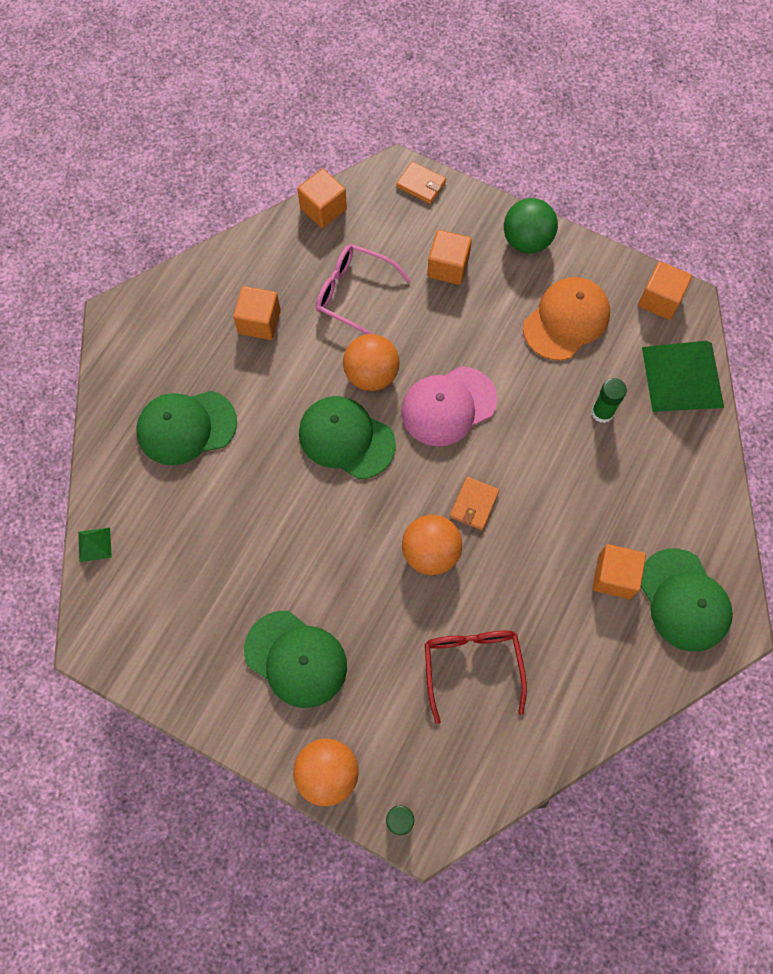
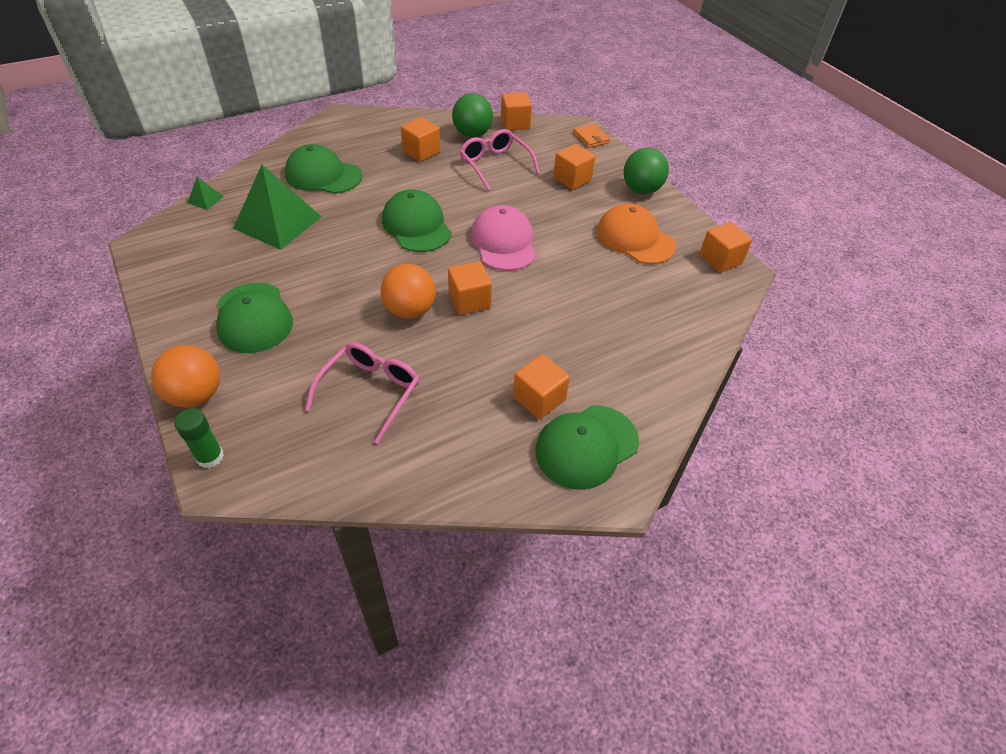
camera: 30 degrees right, 20 degrees down
(291, 257) = (472, 134): none -> green ball
(371, 375) = (466, 204): orange ball -> none
(448, 406) = (503, 242): pink cap -> pink cap turned 75 degrees clockwise
(472, 666) = (370, 392): red glasses -> pink glasses
(474, 504) = (469, 300): orange wallet -> orange cube
(566, 320) = (635, 239): orange cap -> orange cap turned 120 degrees counterclockwise
(602, 412) = (618, 298): green glue stick -> none
(682, 377) = (703, 308): green pyramid -> green pyramid (277, 222)
(684, 600) = (586, 446): green cap -> green cap turned 45 degrees clockwise

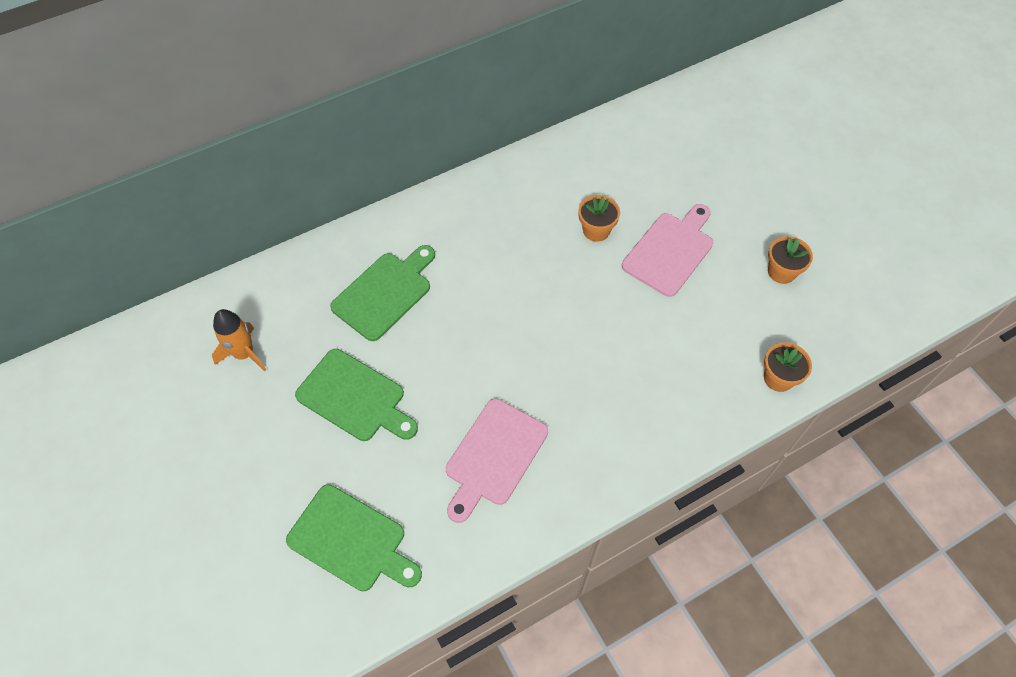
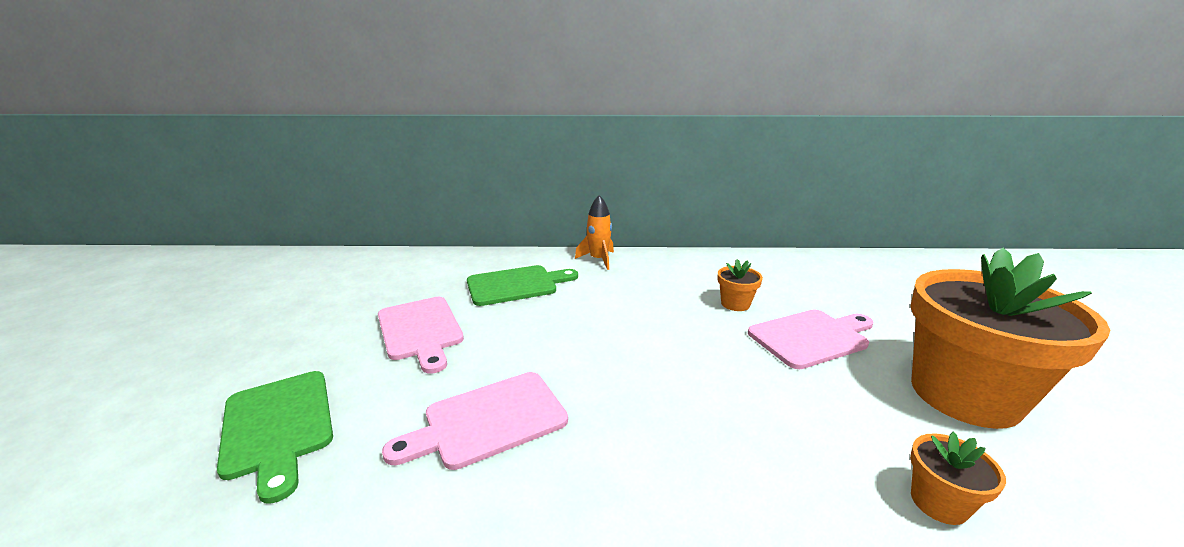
camera: 30 degrees right, 35 degrees down
(244, 354) = (382, 282): orange rocket -> orange rocket (598, 260)
(355, 397) = (421, 330): green cutting board -> pink cutting board
(781, 272) = (964, 395): orange flower pot -> orange flower pot, size x2.45

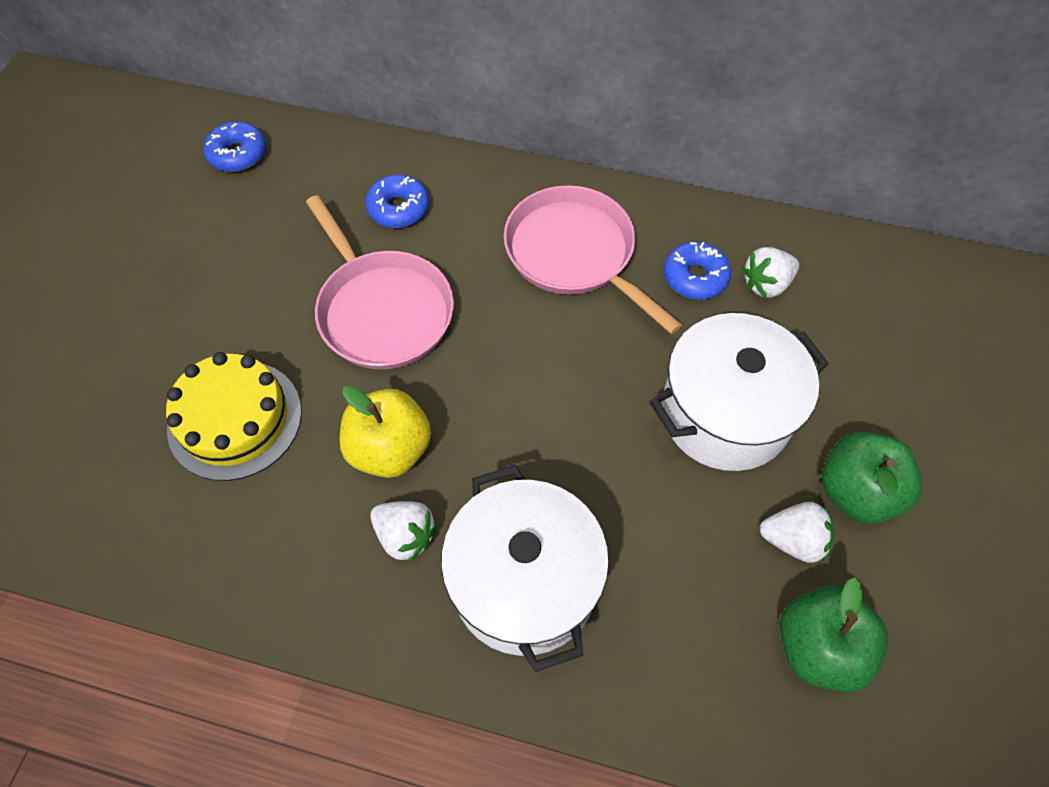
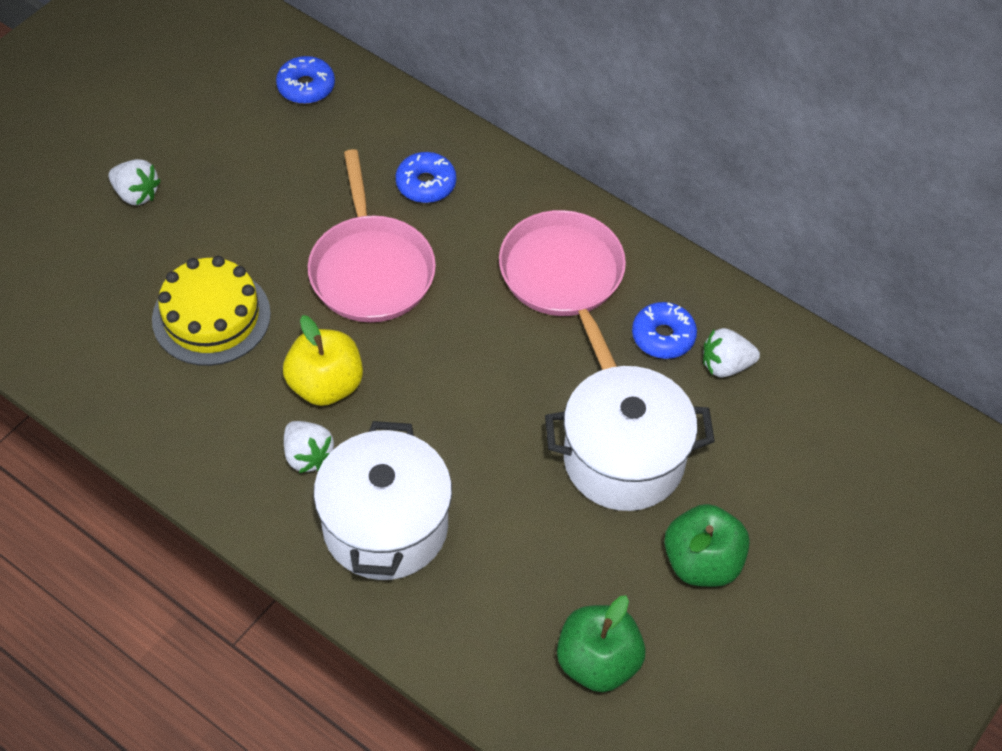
camera: 20 degrees right, 5 degrees down
(793, 540) = (624, 578): white strawberry -> white strawberry (136, 194)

### Exercise
Starting with the line that holds "(291, 257) = (472, 134): none -> green ball" and ending with the line that holds "(472, 666) = (370, 392): red", retype every line in the data above exactly, and nothing else.

### Finished exercise
(291, 257) = (472, 134): none -> green ball
(371, 375) = (466, 204): orange ball -> none
(448, 406) = (503, 242): pink cap -> pink cap turned 75 degrees clockwise
(472, 666) = (370, 392): red glasses -> pink glasses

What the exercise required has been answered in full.